Task objective:
Copy each line below that contains the string "major".

Supplied information:
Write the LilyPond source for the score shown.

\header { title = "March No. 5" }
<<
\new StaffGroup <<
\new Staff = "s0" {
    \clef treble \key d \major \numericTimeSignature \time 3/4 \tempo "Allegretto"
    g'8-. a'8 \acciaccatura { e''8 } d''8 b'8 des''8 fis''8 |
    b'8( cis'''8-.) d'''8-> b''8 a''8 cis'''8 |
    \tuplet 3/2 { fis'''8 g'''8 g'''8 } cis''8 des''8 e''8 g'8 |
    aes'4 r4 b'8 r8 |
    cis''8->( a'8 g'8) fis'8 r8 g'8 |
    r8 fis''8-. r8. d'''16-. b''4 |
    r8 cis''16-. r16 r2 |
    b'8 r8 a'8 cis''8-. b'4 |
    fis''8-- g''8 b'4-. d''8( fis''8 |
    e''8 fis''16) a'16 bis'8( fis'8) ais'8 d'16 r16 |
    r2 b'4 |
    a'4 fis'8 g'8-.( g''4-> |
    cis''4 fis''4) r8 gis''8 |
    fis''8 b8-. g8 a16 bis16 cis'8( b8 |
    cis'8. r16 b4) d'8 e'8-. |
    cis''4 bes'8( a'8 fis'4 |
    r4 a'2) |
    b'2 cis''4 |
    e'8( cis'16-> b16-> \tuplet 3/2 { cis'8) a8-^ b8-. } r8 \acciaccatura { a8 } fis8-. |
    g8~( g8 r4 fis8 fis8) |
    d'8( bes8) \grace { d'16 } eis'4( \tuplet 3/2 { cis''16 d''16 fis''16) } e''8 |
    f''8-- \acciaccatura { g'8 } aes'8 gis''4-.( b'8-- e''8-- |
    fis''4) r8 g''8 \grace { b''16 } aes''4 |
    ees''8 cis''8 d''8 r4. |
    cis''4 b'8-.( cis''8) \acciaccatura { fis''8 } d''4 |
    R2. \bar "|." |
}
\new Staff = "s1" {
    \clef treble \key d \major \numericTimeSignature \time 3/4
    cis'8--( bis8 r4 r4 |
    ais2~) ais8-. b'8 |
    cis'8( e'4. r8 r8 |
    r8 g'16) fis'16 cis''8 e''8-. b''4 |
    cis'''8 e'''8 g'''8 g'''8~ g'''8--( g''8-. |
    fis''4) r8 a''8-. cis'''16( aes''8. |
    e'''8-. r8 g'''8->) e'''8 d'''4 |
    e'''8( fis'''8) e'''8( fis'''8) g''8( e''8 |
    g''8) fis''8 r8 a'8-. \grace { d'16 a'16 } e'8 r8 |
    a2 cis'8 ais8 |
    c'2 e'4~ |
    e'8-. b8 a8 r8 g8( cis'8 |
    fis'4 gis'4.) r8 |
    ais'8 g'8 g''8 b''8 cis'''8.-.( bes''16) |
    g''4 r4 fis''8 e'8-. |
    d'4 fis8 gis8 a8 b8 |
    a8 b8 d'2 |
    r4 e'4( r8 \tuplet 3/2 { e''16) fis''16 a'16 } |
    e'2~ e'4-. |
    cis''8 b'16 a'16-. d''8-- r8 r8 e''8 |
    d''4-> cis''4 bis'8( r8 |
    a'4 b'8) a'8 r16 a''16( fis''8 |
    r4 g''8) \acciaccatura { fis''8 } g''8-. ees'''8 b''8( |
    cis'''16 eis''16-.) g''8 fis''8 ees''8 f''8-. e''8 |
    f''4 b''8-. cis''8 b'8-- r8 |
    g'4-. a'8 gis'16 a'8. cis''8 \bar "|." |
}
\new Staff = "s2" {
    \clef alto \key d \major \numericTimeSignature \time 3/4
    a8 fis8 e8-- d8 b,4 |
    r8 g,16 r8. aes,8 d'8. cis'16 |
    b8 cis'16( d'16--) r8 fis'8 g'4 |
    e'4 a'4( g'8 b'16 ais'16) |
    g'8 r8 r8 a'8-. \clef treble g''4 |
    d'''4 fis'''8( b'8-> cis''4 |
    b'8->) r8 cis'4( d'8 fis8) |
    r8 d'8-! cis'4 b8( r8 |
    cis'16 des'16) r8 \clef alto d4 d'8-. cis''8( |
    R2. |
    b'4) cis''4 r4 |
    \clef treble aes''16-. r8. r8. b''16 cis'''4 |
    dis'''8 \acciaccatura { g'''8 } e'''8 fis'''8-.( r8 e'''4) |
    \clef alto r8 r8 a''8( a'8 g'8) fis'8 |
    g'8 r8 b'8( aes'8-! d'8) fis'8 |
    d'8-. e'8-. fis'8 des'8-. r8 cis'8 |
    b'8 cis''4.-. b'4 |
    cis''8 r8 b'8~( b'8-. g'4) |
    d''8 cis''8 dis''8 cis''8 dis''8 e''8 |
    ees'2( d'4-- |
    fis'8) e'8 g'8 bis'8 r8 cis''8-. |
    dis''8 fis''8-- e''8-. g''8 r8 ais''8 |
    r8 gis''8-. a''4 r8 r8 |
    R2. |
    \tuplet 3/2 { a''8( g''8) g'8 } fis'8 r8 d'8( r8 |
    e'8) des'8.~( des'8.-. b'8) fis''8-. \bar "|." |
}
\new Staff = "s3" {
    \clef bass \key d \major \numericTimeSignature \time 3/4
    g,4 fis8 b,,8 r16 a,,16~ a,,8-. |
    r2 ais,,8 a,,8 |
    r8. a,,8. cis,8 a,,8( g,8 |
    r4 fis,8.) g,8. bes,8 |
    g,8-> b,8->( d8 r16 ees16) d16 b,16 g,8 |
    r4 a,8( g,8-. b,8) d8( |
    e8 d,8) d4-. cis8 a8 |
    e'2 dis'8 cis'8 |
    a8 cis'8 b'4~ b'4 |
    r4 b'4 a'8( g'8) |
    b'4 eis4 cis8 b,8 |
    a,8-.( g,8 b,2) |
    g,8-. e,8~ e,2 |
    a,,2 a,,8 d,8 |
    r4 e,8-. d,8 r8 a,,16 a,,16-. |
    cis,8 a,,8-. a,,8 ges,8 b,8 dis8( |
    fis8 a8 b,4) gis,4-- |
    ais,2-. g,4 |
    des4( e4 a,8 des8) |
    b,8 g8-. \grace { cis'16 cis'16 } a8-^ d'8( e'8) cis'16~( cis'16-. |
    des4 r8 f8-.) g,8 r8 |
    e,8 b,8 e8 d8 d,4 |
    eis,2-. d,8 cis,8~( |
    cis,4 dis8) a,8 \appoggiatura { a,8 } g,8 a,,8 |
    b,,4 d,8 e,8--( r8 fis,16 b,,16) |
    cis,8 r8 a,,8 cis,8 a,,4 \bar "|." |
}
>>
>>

Solution:
    \clef treble \key d \major \numericTimeSignature \time 3/4 \tempo "Allegretto"
    \clef treble \key d \major \numericTimeSignature \time 3/4
    \clef alto \key d \major \numericTimeSignature \time 3/4
    \clef bass \key d \major \numericTimeSignature \time 3/4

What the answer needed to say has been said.